WHAT NEEDS TO BE DONE: Format everything in the listing from the line containing "Indeed, white matte" down to the line containing "Find the location" as a numbered list, leaving out blank lines.

GIVEN INFORMATION:
+ + +

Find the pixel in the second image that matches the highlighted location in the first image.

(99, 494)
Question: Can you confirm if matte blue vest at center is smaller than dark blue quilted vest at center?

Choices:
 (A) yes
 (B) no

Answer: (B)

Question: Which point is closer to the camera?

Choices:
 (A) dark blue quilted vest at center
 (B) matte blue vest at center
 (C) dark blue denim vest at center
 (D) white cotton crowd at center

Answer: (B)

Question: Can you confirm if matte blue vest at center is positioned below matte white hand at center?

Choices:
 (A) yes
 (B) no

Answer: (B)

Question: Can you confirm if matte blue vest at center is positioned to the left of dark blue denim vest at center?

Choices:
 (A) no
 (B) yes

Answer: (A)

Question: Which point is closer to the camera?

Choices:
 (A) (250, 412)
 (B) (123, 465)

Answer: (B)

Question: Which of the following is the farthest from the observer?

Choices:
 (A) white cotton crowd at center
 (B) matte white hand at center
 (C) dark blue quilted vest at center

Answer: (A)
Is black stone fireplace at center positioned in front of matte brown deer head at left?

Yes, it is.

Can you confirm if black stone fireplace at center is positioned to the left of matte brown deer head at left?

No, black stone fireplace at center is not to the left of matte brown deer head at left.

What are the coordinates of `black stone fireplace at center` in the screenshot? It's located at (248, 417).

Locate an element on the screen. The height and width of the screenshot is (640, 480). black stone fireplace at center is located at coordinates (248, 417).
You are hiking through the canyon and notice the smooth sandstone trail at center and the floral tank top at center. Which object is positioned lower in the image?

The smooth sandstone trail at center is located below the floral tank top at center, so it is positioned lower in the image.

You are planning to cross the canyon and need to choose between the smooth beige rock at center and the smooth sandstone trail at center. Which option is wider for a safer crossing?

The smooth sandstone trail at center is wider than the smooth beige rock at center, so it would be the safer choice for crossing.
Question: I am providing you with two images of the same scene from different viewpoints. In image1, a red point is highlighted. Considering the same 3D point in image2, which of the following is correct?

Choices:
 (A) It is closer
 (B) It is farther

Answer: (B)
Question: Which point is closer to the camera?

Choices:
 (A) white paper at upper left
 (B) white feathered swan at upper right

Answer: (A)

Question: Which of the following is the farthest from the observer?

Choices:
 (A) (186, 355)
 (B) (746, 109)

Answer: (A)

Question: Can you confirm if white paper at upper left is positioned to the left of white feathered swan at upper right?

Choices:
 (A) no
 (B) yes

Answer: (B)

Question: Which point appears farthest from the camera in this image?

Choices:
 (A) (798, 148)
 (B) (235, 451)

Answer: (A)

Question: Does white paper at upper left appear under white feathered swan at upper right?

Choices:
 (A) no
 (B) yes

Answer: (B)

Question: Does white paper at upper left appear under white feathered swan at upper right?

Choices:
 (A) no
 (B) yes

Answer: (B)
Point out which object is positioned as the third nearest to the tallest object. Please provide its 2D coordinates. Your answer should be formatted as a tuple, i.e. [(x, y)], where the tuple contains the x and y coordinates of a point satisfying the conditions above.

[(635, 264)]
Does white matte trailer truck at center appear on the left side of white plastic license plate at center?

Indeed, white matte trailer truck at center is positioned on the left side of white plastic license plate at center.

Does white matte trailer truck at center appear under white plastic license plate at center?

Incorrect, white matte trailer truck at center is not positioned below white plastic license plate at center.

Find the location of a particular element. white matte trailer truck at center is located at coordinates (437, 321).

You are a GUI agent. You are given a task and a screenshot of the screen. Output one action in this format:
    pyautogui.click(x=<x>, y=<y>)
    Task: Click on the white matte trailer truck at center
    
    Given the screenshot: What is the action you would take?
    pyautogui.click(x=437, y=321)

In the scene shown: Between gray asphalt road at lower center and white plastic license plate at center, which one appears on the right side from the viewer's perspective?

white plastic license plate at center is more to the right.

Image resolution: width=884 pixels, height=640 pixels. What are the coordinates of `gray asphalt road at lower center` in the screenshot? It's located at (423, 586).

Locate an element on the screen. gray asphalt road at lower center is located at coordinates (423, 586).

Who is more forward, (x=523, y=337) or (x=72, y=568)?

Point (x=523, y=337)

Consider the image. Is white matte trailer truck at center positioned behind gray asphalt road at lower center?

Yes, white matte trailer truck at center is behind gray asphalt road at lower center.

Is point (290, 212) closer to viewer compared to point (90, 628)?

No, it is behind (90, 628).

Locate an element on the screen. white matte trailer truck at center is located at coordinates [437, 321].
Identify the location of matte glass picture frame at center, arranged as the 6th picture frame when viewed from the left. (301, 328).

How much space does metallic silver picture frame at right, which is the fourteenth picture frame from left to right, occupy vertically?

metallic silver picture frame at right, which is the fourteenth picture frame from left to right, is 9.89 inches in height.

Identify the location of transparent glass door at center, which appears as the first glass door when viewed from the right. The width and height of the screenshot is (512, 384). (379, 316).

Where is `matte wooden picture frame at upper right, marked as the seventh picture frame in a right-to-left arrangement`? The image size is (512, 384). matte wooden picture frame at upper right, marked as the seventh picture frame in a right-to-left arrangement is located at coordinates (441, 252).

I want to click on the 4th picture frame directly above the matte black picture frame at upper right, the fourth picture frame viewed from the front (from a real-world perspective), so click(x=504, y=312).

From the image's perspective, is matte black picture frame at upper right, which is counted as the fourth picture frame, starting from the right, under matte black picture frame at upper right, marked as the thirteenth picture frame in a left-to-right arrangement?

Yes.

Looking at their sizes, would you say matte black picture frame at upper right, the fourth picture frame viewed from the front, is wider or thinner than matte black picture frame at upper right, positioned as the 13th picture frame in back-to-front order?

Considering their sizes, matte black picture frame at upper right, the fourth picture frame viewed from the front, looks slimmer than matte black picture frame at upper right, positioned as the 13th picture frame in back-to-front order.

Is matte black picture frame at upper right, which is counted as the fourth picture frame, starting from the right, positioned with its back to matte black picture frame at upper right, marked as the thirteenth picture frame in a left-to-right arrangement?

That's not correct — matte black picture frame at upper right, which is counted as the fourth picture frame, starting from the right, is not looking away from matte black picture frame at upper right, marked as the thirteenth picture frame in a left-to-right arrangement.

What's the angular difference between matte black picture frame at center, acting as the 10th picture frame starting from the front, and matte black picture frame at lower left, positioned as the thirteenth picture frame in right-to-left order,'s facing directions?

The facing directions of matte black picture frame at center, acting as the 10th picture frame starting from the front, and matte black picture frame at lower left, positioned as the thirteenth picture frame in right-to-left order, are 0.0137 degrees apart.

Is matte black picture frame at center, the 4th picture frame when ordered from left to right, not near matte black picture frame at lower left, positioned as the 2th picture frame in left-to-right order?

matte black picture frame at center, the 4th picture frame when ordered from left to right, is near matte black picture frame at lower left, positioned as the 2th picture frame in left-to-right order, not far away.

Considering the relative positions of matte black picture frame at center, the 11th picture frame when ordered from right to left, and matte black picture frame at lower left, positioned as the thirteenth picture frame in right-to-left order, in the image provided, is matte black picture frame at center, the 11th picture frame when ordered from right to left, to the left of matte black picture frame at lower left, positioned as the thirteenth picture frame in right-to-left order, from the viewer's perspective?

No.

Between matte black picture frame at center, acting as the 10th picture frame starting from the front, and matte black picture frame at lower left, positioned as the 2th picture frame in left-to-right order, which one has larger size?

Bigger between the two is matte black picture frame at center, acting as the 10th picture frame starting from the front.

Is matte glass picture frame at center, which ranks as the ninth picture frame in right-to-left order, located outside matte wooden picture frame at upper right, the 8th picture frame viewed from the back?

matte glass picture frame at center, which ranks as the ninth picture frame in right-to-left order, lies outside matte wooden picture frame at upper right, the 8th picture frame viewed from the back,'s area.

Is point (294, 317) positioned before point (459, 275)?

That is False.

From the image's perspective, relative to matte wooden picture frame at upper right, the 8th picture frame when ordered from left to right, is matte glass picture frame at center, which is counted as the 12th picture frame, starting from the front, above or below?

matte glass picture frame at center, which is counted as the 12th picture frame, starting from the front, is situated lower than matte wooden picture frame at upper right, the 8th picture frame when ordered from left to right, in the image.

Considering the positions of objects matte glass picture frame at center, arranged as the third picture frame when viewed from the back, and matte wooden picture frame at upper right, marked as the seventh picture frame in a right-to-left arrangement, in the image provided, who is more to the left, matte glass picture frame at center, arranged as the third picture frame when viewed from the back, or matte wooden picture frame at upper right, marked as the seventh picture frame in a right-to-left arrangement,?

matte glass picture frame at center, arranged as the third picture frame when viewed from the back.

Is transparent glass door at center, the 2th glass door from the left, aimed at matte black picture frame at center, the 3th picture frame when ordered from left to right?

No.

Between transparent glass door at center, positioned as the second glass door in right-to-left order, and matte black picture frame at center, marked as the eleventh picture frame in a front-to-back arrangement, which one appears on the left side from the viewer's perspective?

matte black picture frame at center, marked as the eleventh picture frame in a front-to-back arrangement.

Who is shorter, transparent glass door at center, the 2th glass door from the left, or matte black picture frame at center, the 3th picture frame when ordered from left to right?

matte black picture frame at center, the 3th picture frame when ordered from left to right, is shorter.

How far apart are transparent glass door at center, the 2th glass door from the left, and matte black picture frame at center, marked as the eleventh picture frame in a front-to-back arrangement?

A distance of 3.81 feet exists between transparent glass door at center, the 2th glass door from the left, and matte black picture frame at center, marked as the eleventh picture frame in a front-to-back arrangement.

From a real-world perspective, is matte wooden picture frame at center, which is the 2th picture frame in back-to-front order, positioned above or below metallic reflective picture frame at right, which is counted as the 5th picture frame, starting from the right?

+ + +

PROBLEM SOLUTION:
1. Indeed, white matte trailer truck at center is positioned on the left side of white plastic license plate at center.
2. Does white matte trailer truck at center appear under white plastic license plate at center?
3. Incorrect, white matte trailer truck at center is not positioned below white plastic license plate at center.
4. Find the location of a particular element. white matte trailer truck at center is located at coordinates (437, 321).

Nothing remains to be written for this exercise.